## WHAT IS NEEDED
Using the records below, repeat exactly the lines from the one holding "R7: 470 (n13, n19) -> 430 (n13, n19)" through the one holding "SW3: switch (+3V3, n3) -> button (+3V3, n3)", both ends included, and no others.

____________

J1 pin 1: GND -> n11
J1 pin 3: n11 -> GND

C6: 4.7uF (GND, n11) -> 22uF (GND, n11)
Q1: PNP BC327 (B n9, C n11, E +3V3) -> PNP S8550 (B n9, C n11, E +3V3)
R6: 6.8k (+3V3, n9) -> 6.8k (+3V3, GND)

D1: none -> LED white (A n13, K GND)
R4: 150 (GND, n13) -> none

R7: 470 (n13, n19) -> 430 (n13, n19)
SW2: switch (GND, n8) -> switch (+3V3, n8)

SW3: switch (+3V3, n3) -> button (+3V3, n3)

____________

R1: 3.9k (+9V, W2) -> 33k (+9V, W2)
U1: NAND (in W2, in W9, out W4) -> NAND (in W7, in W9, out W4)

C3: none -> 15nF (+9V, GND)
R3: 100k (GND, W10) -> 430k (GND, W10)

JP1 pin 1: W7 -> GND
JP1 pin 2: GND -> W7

____________

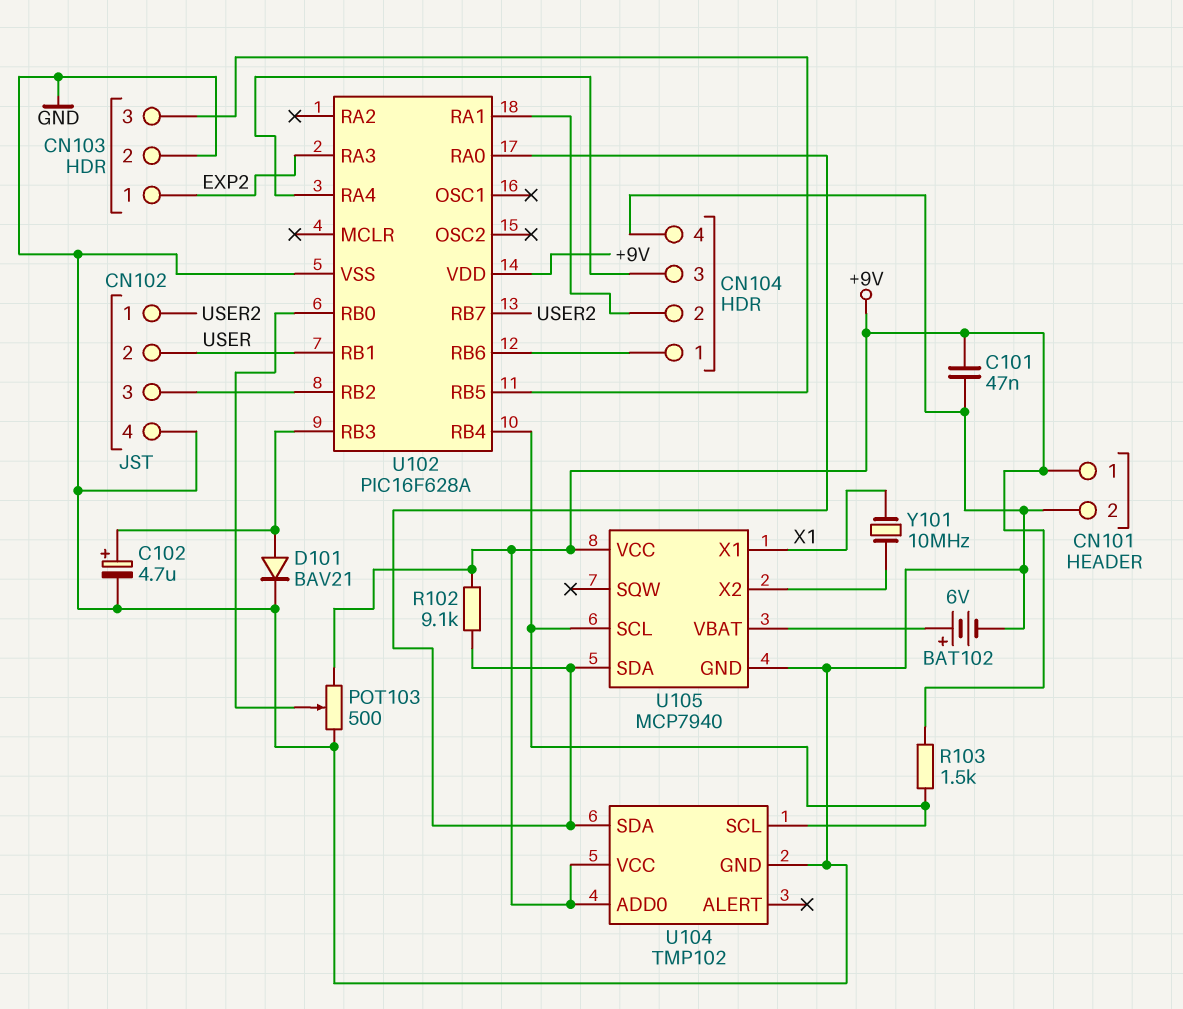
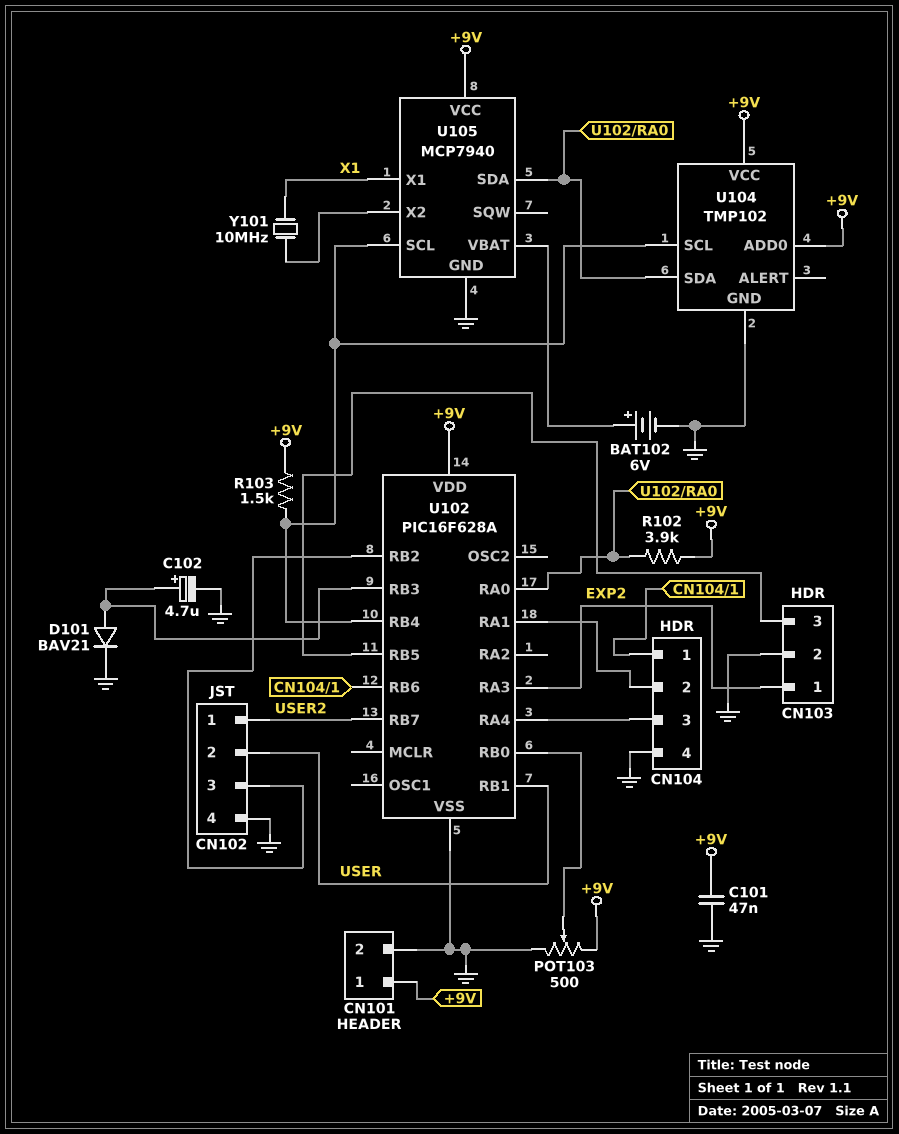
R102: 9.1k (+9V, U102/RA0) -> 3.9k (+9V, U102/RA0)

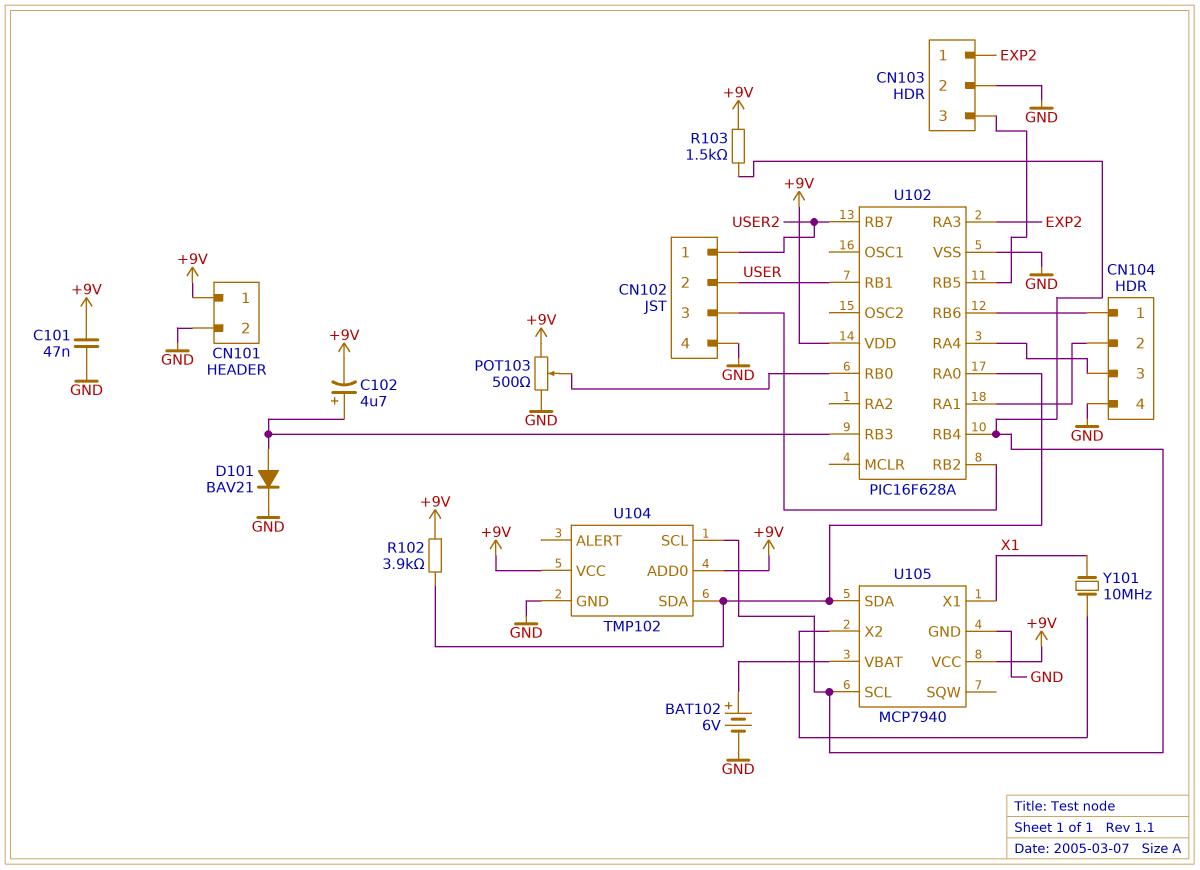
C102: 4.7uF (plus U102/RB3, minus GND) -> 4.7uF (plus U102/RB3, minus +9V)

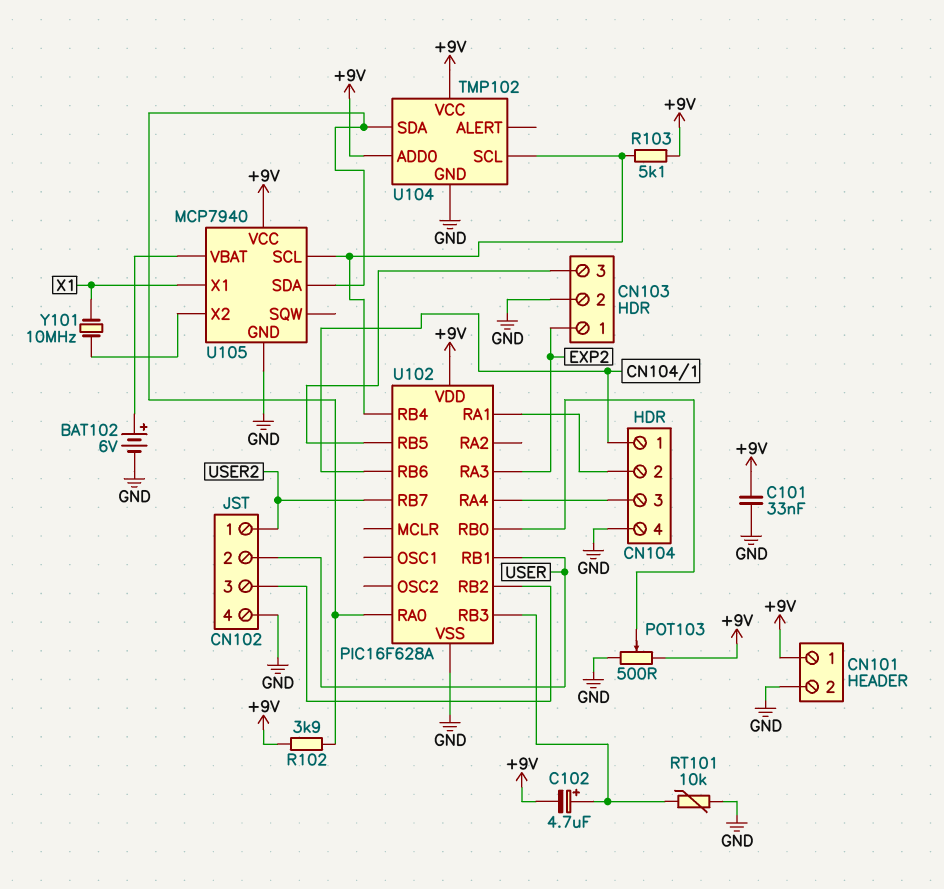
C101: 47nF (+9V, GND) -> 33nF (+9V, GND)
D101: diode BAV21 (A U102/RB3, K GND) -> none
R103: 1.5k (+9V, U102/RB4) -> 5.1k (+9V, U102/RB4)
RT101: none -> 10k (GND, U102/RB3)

____________

## REPLY TO THE TASK
R7: 470 (n13, n19) -> 430 (n13, n19)
SW2: switch (GND, n8) -> switch (+3V3, n8)

SW3: switch (+3V3, n3) -> button (+3V3, n3)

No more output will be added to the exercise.